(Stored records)

· · · ·

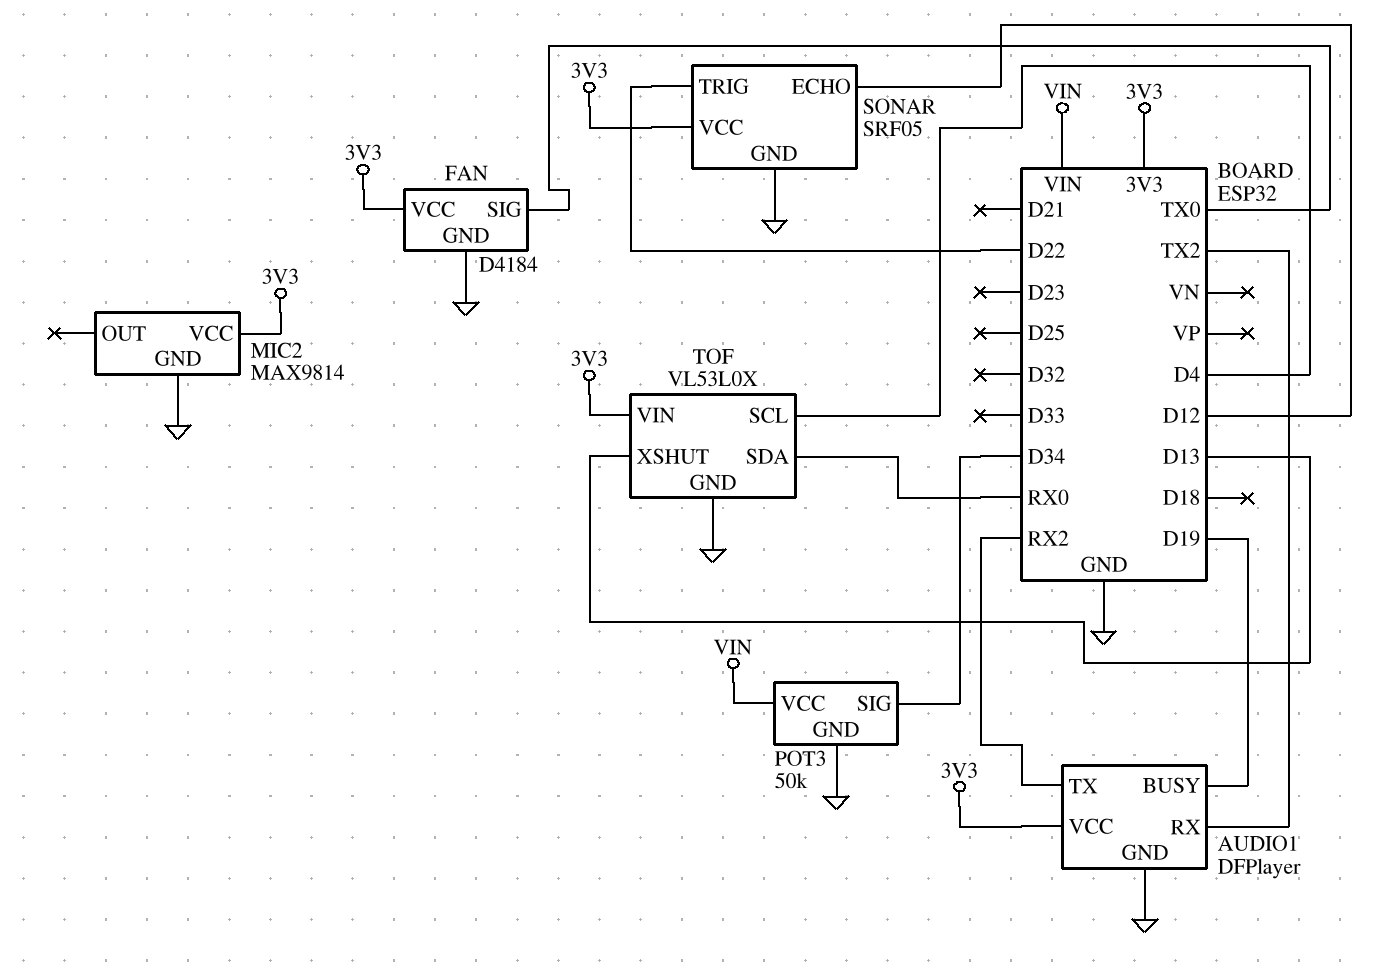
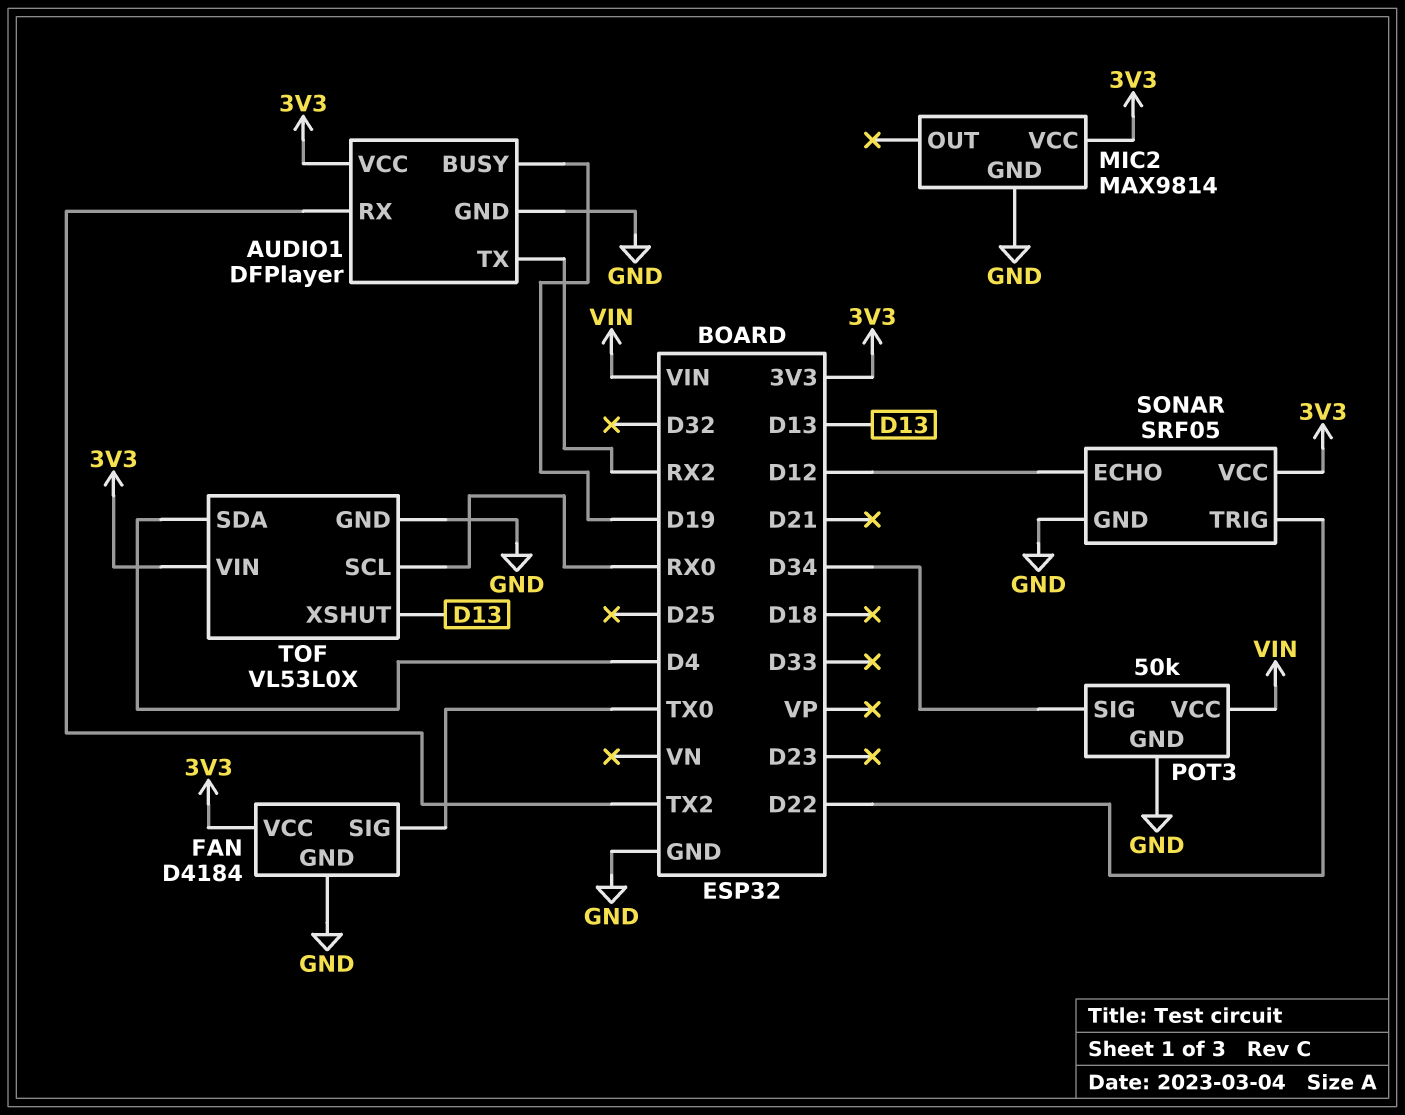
TOF pin SCL: D4 -> RX0
TOF pin SDA: RX0 -> D4

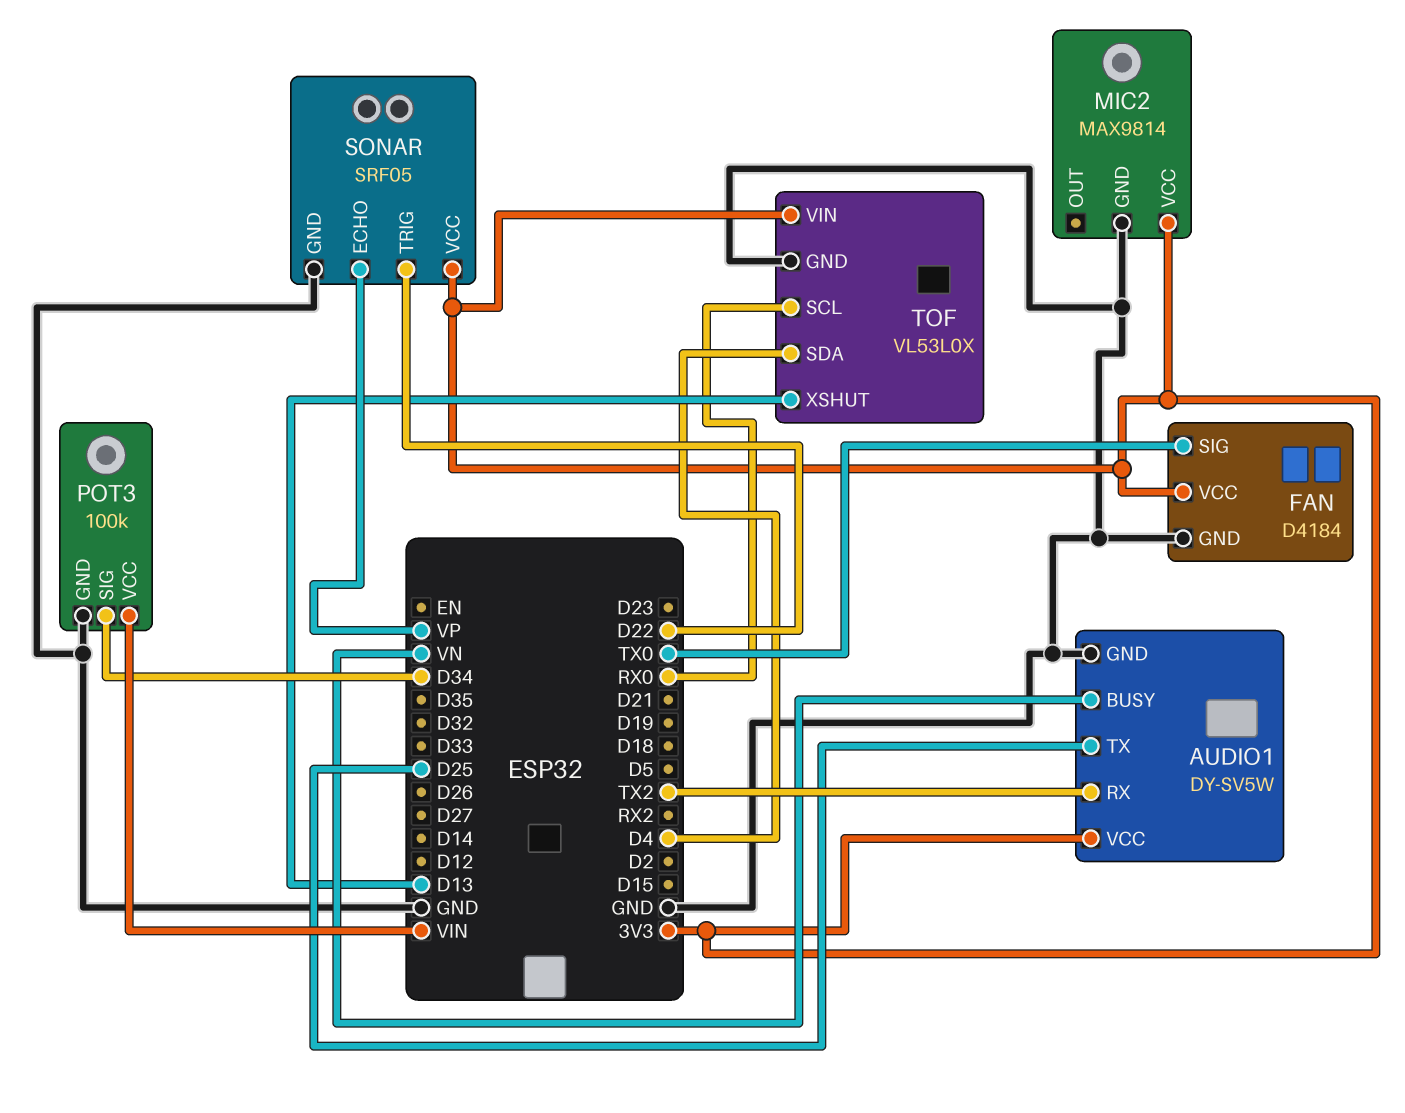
AUDIO1: DFPlayer -> DY-SV5W
AUDIO1 pin BUSY: D19 -> VN
AUDIO1 pin TX: RX2 -> D25
POT3: 50k -> 100k
SONAR pin ECHO: D12 -> VP

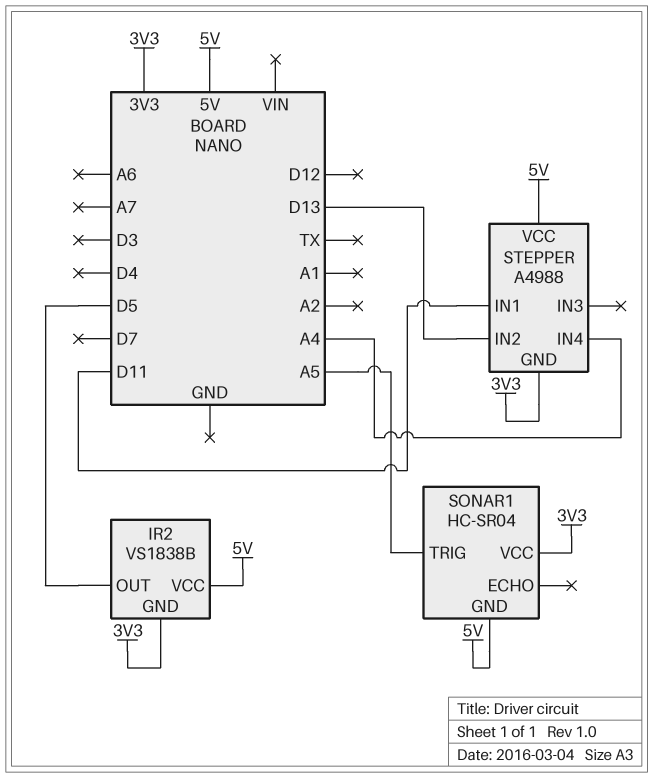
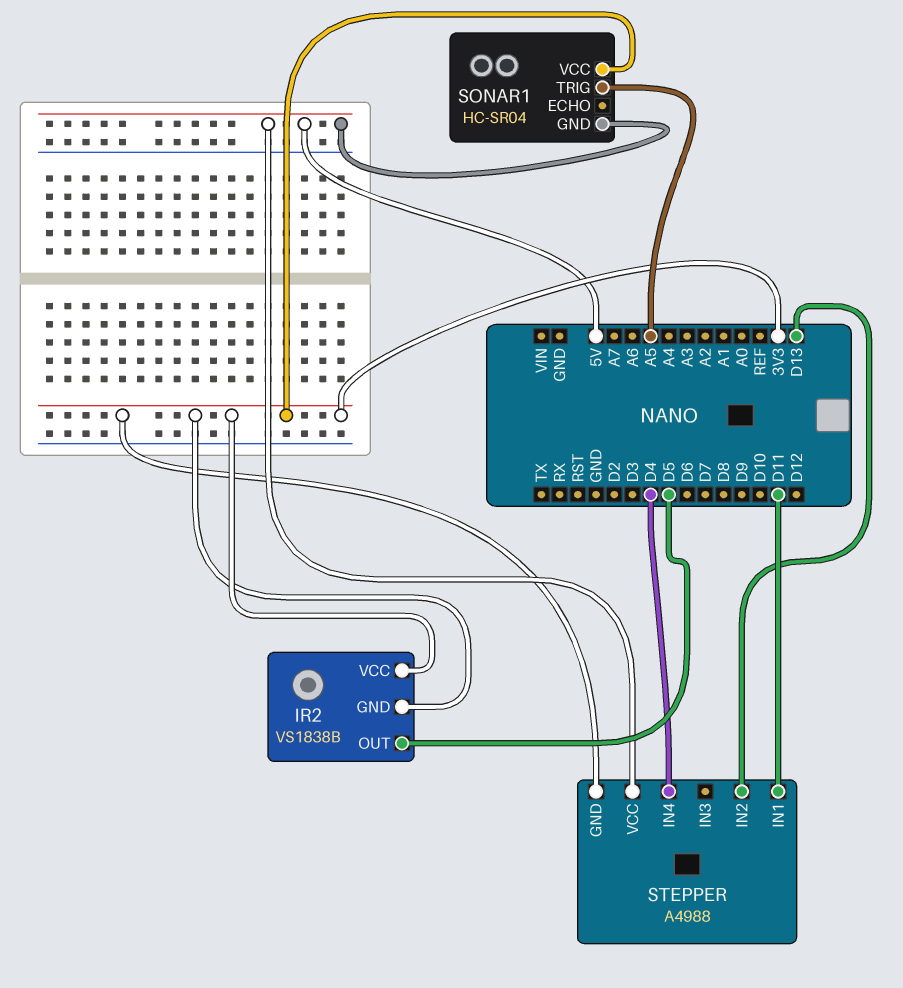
IR2 pin VCC: 5V -> 3V3
STEPPER pin IN4: A4 -> D4

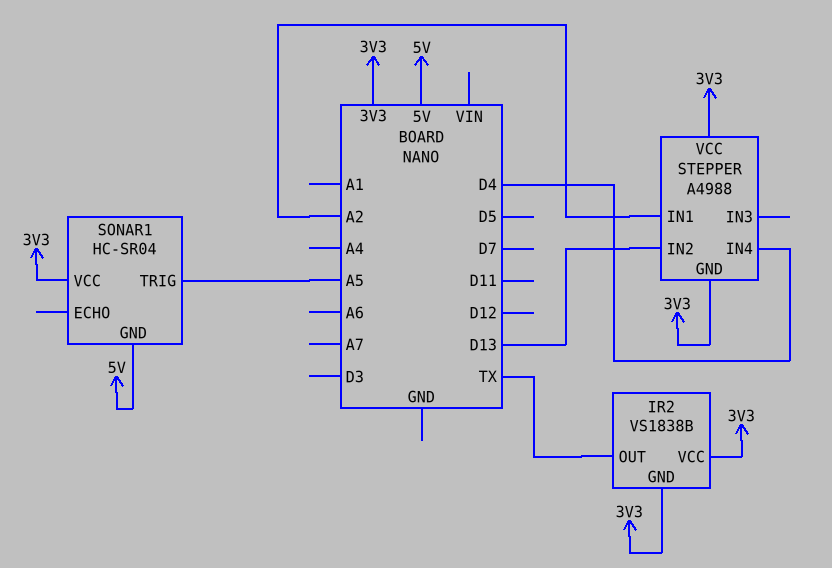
IR2 pin OUT: D5 -> TX
STEPPER pin IN1: D11 -> A2
STEPPER pin VCC: 5V -> 3V3

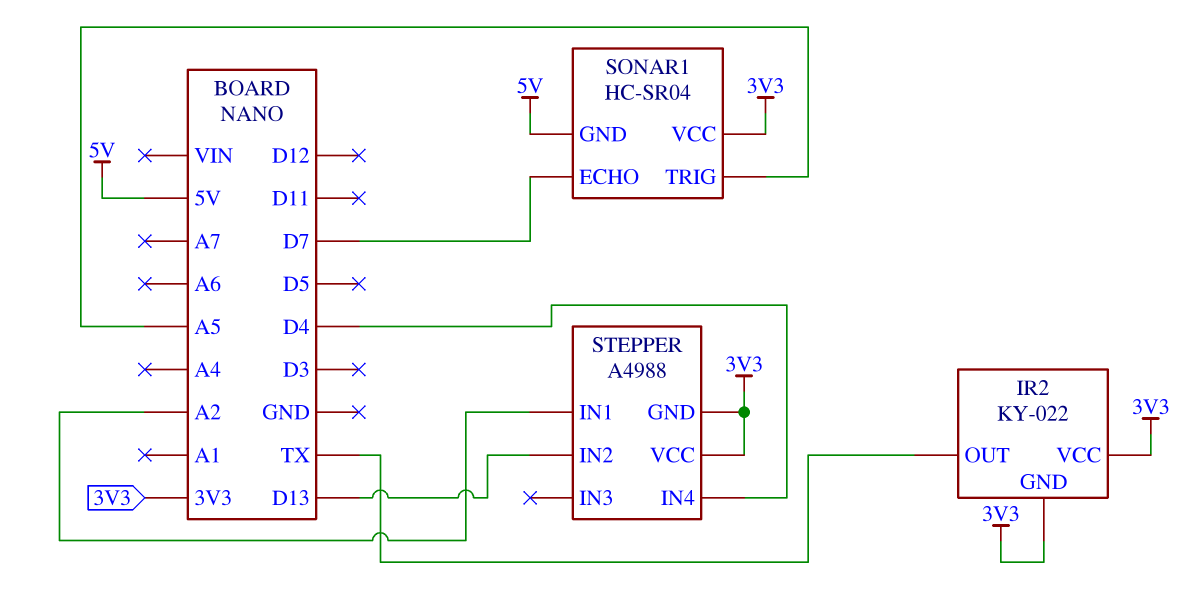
IR2: VS1838B -> KY-022
SONAR1 pin ECHO: none -> D7

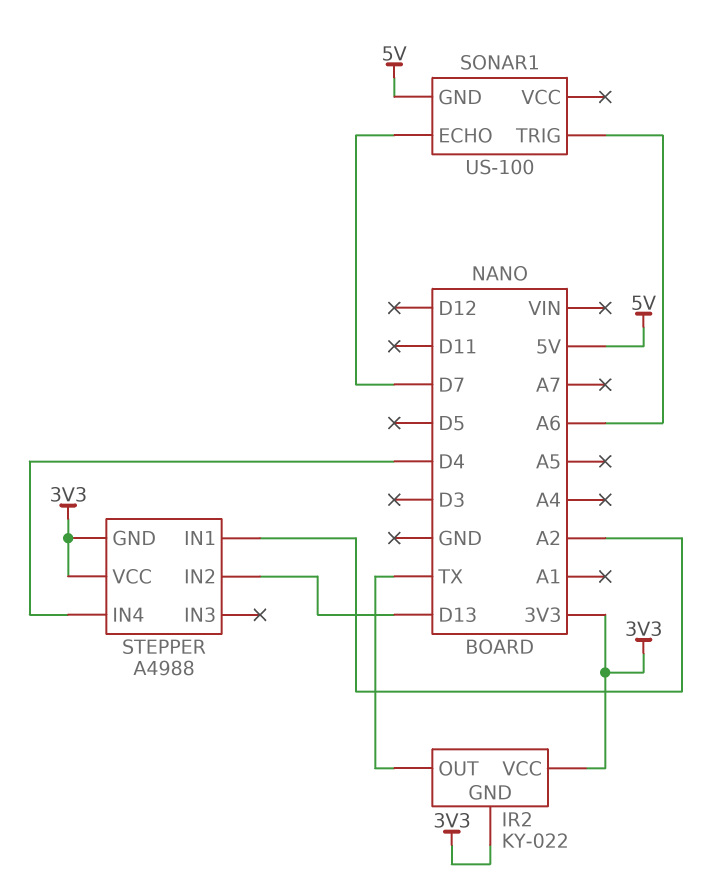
SONAR1: HC-SR04 -> US-100
SONAR1 pin TRIG: A5 -> A6
SONAR1 pin VCC: 3V3 -> none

· · · ·

**Goal of the exercise**
Give the data again exactly as it appears, but without any images.

**Expected answer**
TOF pin SCL: D4 -> RX0
TOF pin SDA: RX0 -> D4

AUDIO1: DFPlayer -> DY-SV5W
AUDIO1 pin BUSY: D19 -> VN
AUDIO1 pin TX: RX2 -> D25
POT3: 50k -> 100k
SONAR pin ECHO: D12 -> VP

IR2 pin VCC: 5V -> 3V3
STEPPER pin IN4: A4 -> D4

IR2 pin OUT: D5 -> TX
STEPPER pin IN1: D11 -> A2
STEPPER pin VCC: 5V -> 3V3

IR2: VS1838B -> KY-022
SONAR1 pin ECHO: none -> D7

SONAR1: HC-SR04 -> US-100
SONAR1 pin TRIG: A5 -> A6
SONAR1 pin VCC: 3V3 -> none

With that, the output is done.